-- TASK REQUIREMENTS --
All the data should come back exactly as it was given.

Data excerpts
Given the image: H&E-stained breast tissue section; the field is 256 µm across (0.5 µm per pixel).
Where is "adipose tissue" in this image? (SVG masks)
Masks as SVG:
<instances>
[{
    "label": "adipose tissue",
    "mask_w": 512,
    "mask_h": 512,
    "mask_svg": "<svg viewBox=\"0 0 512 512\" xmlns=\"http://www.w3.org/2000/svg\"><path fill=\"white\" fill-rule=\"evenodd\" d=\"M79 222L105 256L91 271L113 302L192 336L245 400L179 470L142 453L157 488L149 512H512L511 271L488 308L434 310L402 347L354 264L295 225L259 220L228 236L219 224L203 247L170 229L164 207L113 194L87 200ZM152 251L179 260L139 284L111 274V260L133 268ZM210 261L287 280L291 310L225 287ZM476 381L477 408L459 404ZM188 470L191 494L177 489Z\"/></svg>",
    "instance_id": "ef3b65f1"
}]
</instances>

-- EXERCISE ANSWER --
Given the image: H&E-stained breast tissue section; the field is 256 µm across (0.5 µm per pixel).
Where is "adipose tissue" in this image? (SVG masks)
Masks as SVG:
<instances>
[{
    "label": "adipose tissue",
    "mask_w": 512,
    "mask_h": 512,
    "mask_svg": "<svg viewBox=\"0 0 512 512\" xmlns=\"http://www.w3.org/2000/svg\"><path fill=\"white\" fill-rule=\"evenodd\" d=\"M79 222L105 256L91 271L113 302L192 336L245 400L179 470L142 453L157 488L149 512H512L511 271L488 308L434 310L402 347L354 264L295 225L259 220L228 236L219 224L203 247L170 229L164 207L113 194L87 200ZM152 251L179 260L139 284L111 274V260L133 268ZM210 261L287 280L291 310L225 287ZM476 381L477 408L459 404ZM188 470L191 494L177 489Z\"/></svg>",
    "instance_id": "ef3b65f1"
}]
</instances>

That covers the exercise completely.